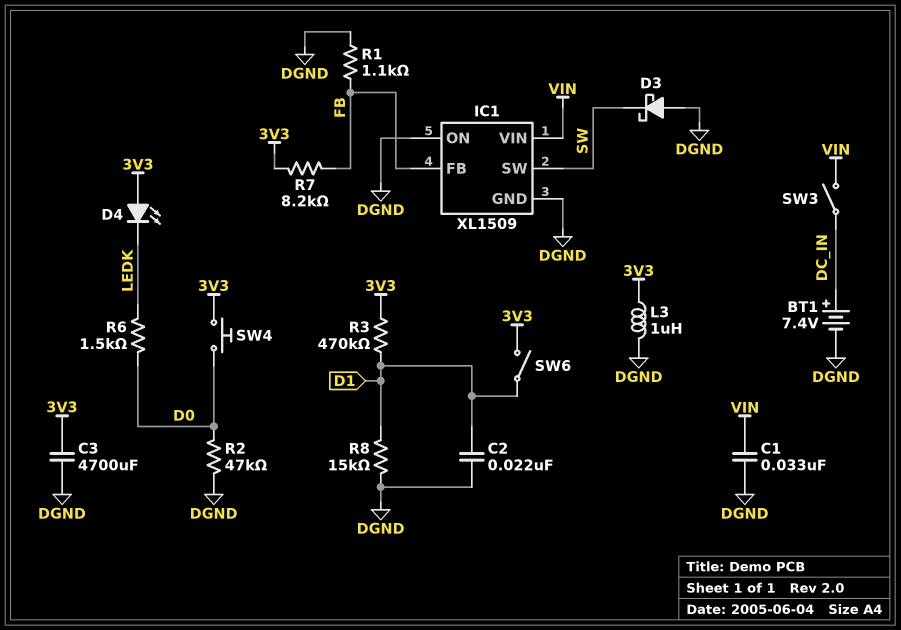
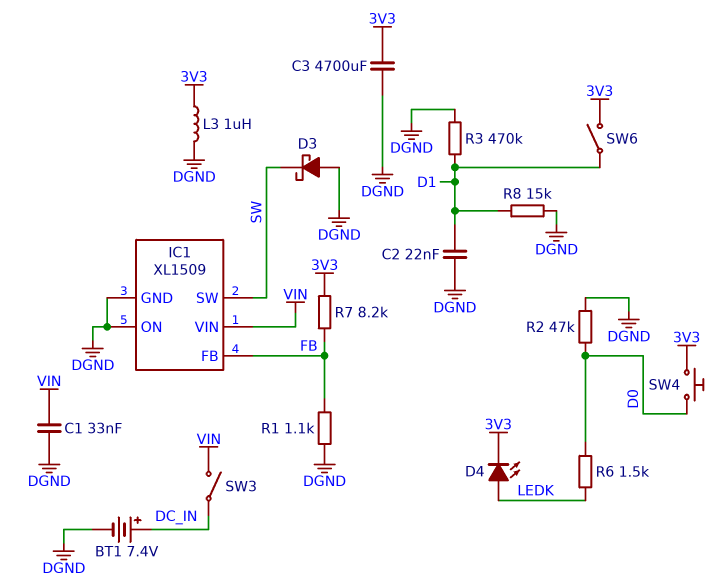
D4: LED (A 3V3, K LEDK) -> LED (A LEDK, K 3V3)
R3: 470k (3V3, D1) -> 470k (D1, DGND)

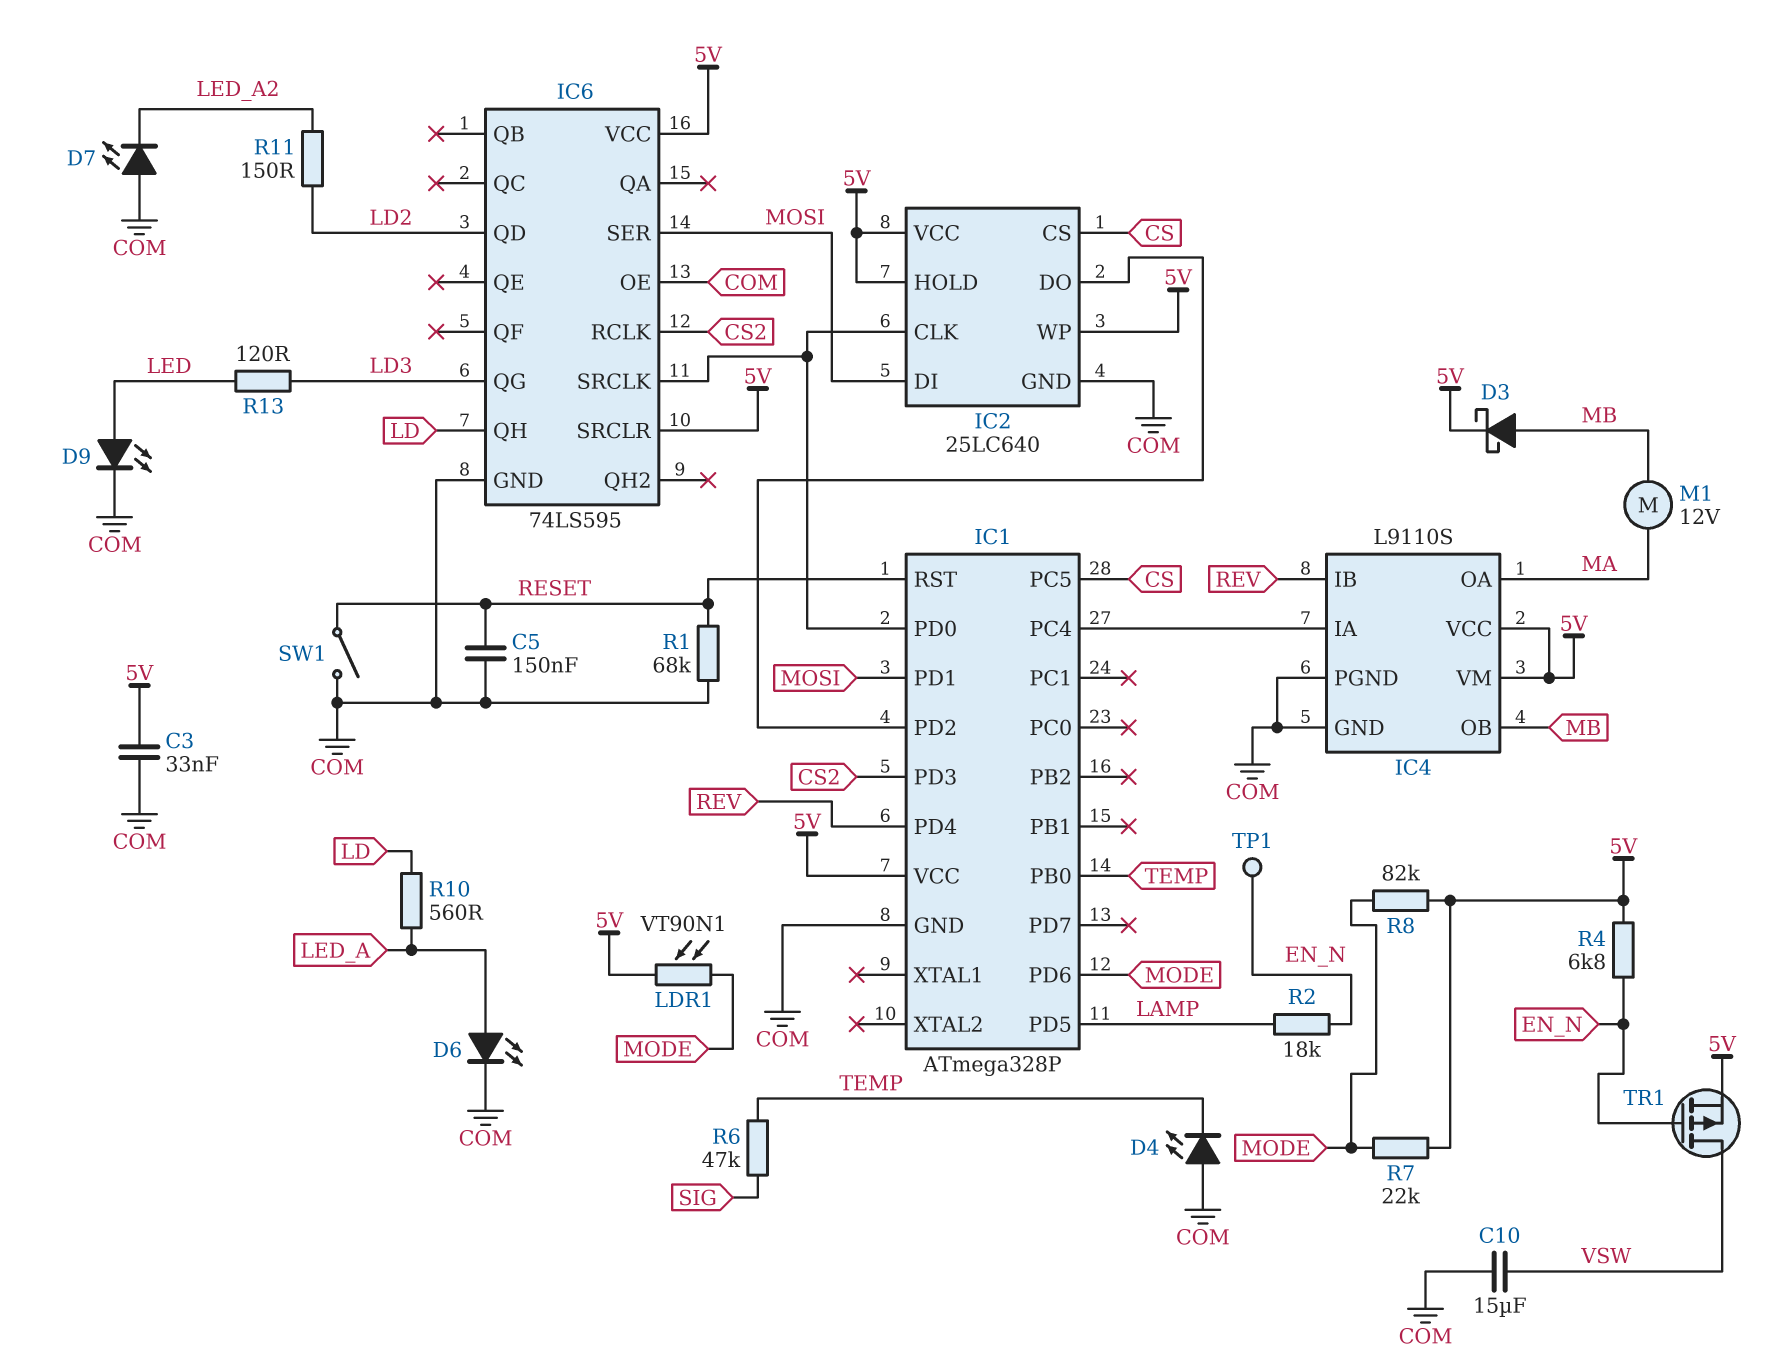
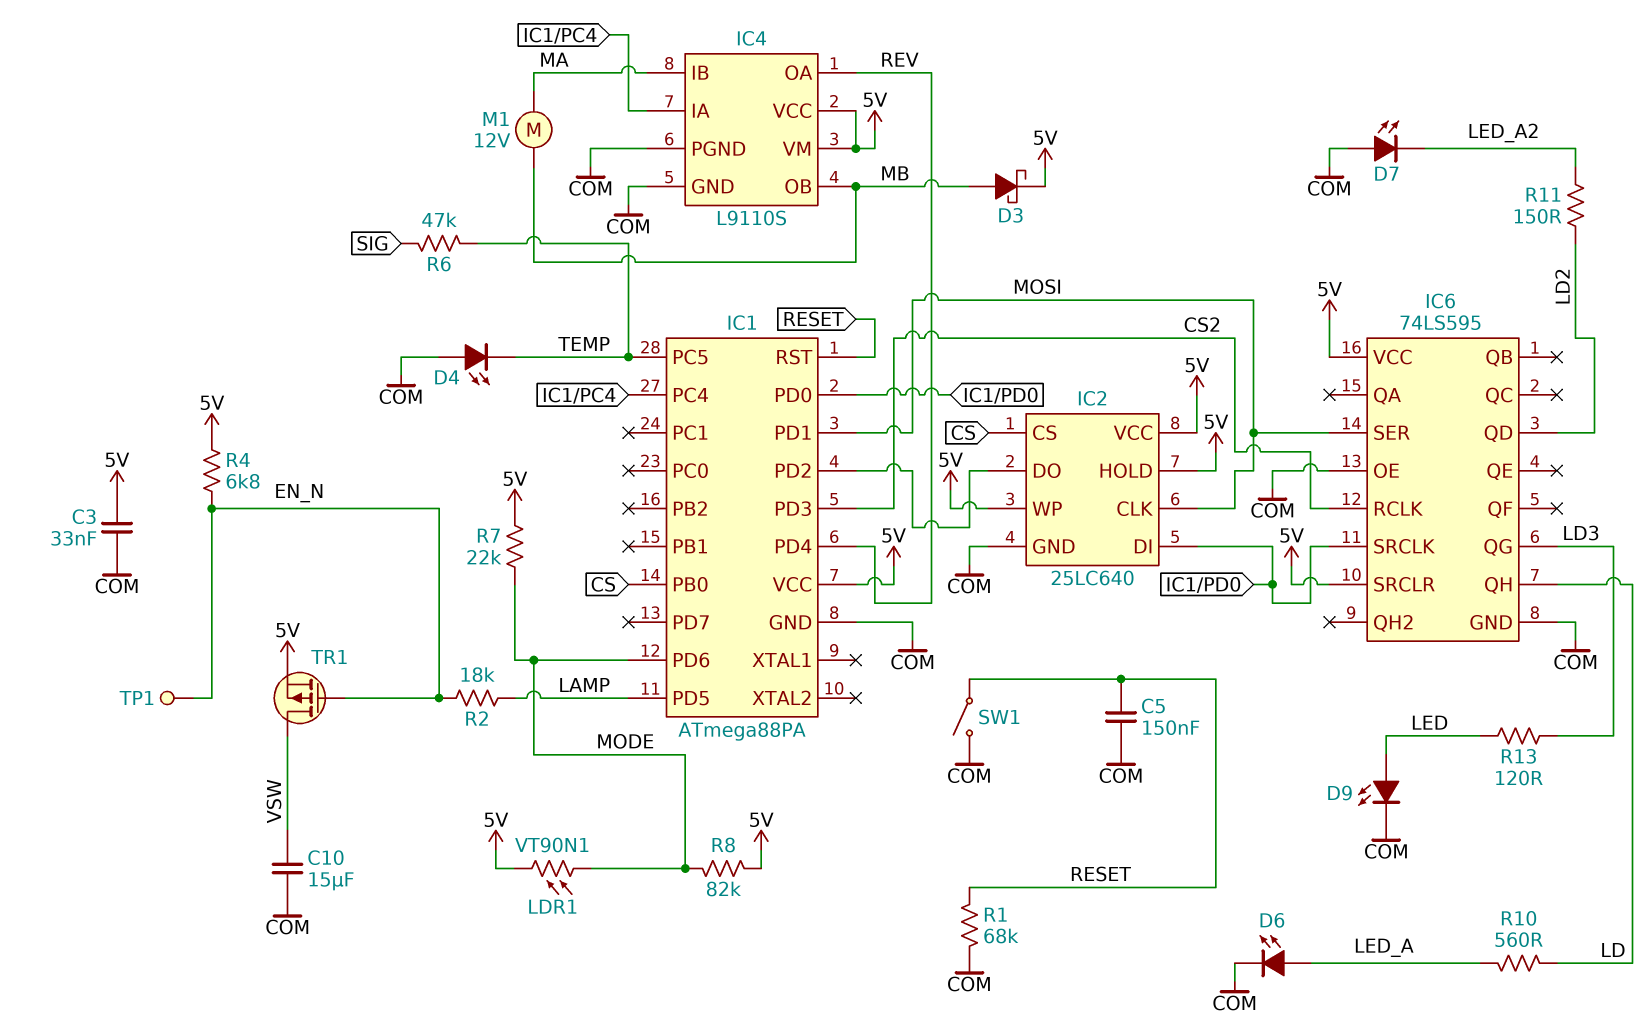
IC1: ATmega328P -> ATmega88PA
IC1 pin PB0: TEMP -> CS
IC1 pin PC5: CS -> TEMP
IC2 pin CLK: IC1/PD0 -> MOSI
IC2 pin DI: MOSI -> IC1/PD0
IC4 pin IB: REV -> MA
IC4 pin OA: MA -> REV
◇ ◇ ◇ ◇ ◇ ◇ ◇
WHAT TO PRODUCE. The answer should contain all the material above, copied exactly, and no images.

ANSWER SPACE.
D4: LED (A 3V3, K LEDK) -> LED (A LEDK, K 3V3)
R3: 470k (3V3, D1) -> 470k (D1, DGND)

IC1: ATmega328P -> ATmega88PA
IC1 pin PB0: TEMP -> CS
IC1 pin PC5: CS -> TEMP
IC2 pin CLK: IC1/PD0 -> MOSI
IC2 pin DI: MOSI -> IC1/PD0
IC4 pin IB: REV -> MA
IC4 pin OA: MA -> REV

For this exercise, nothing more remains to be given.